▶ [What the task asks] Restate, word for word, each entry that follows, but skip its pictures.

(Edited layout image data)
Segment Open
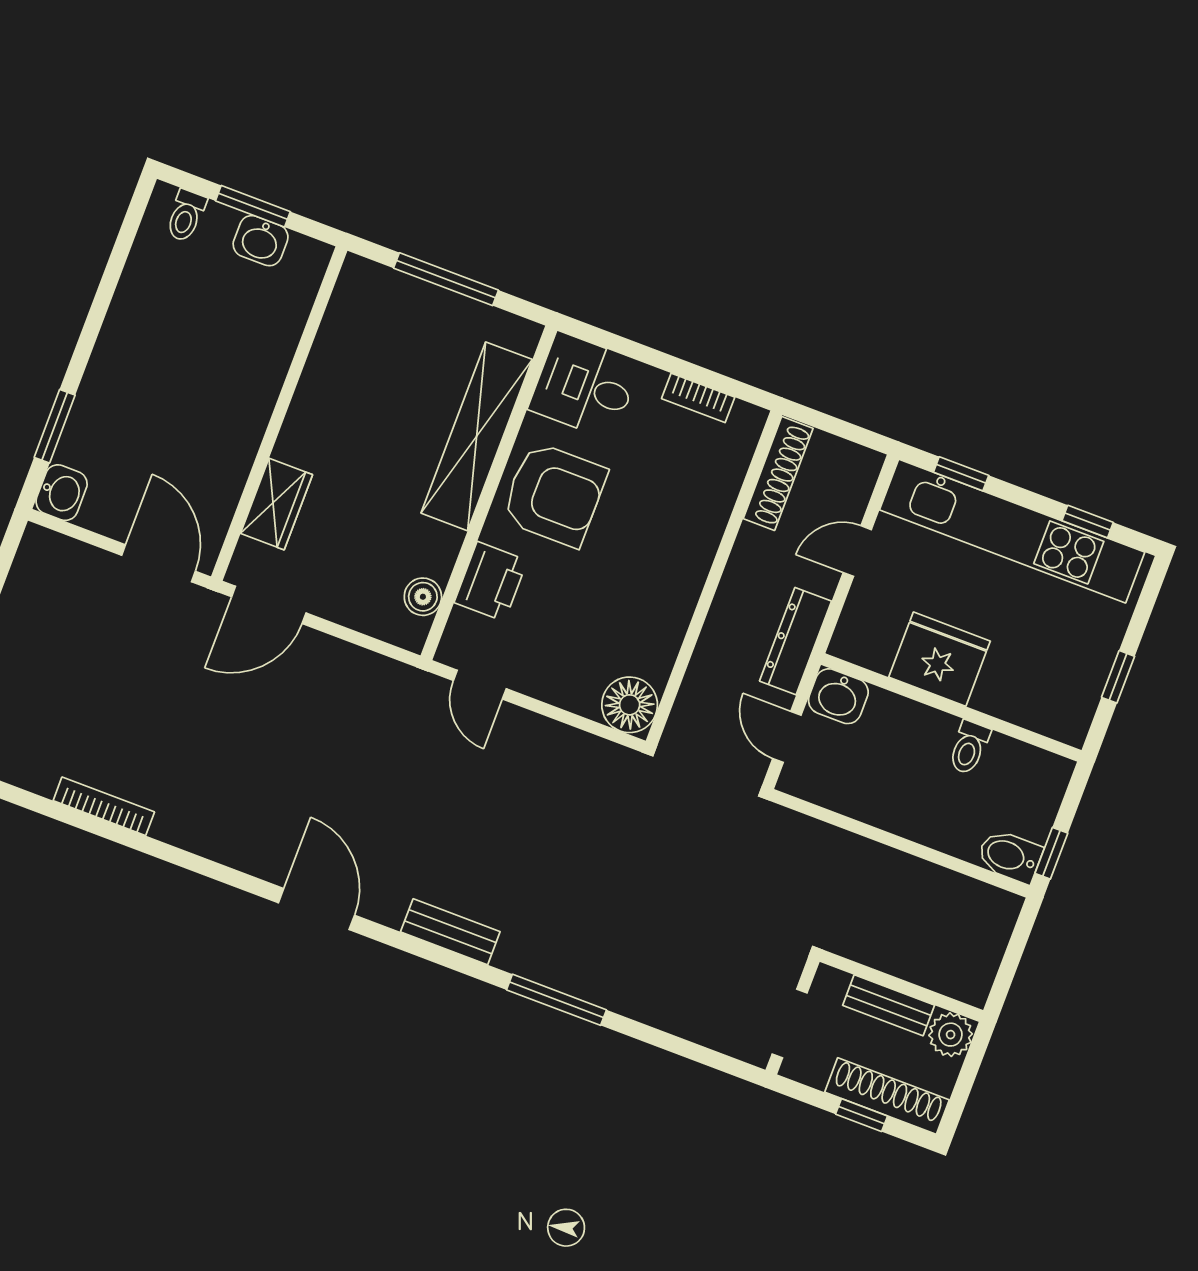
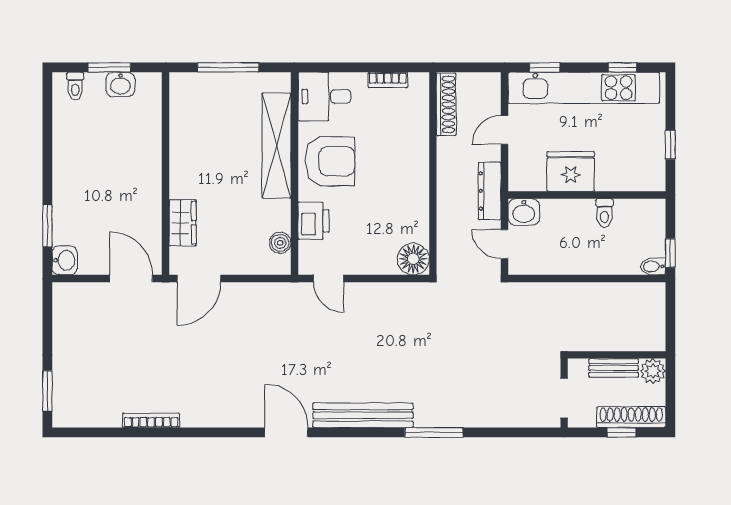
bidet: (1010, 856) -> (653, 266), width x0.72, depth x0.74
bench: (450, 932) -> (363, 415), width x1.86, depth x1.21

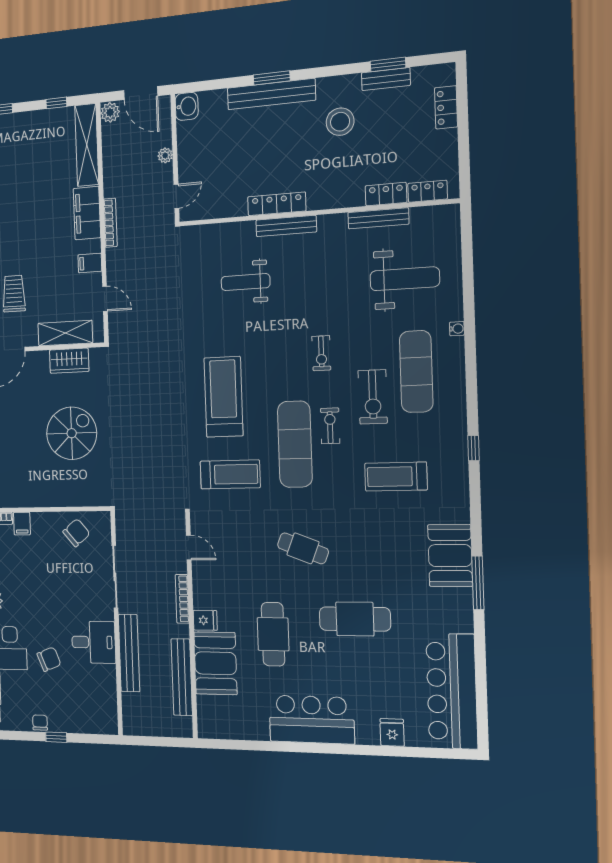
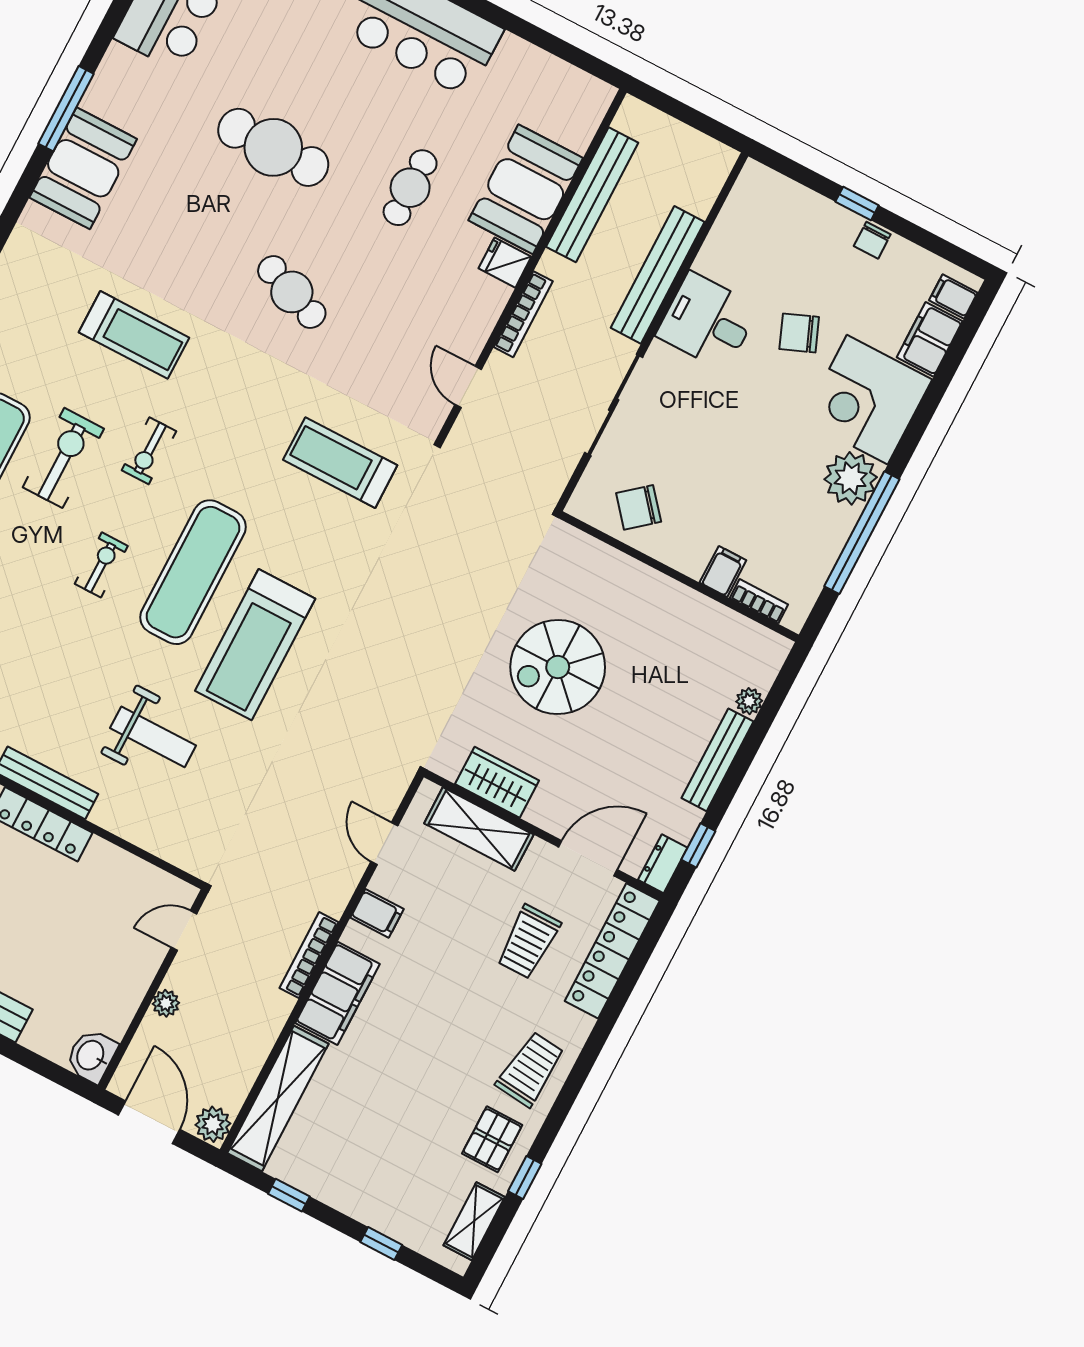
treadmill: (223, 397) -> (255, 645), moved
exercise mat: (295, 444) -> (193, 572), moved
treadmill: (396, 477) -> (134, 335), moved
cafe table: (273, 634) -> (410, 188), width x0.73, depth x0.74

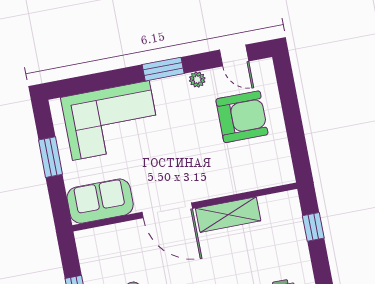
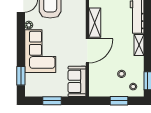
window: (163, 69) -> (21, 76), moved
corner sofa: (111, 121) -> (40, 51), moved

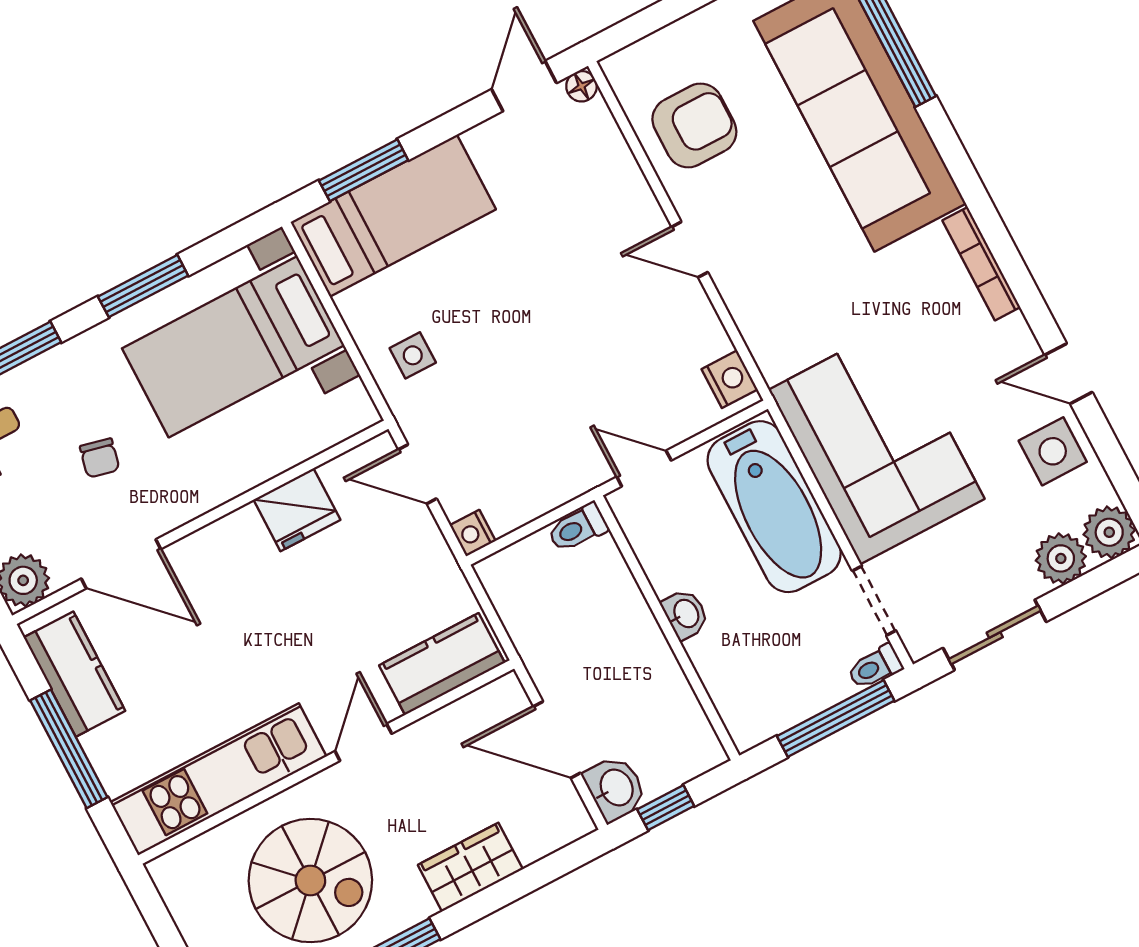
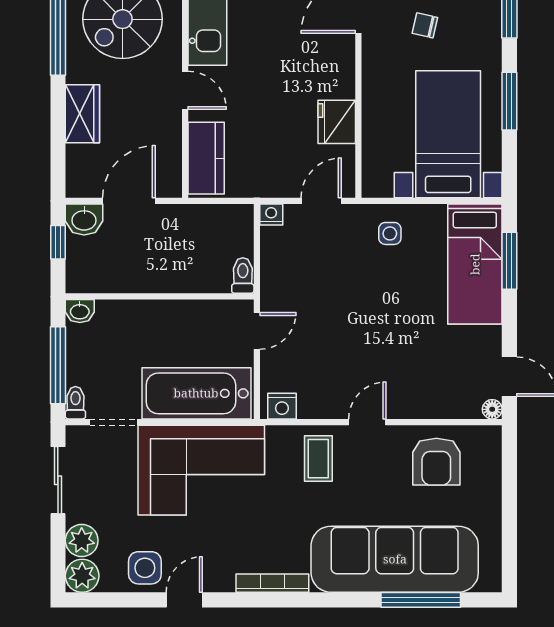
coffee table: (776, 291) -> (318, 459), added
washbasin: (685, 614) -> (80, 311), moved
Segment Closed
▶ [Finished task]
bidet: (1010, 856) -> (653, 266), width x0.72, depth x0.74
bench: (450, 932) -> (363, 415), width x1.86, depth x1.21

treadmill: (223, 397) -> (255, 645), moved
exercise mat: (295, 444) -> (193, 572), moved
treadmill: (396, 477) -> (134, 335), moved
cafe table: (273, 634) -> (410, 188), width x0.73, depth x0.74

window: (163, 69) -> (21, 76), moved
corner sofa: (111, 121) -> (40, 51), moved

coffee table: (776, 291) -> (318, 459), added
washbasin: (685, 614) -> (80, 311), moved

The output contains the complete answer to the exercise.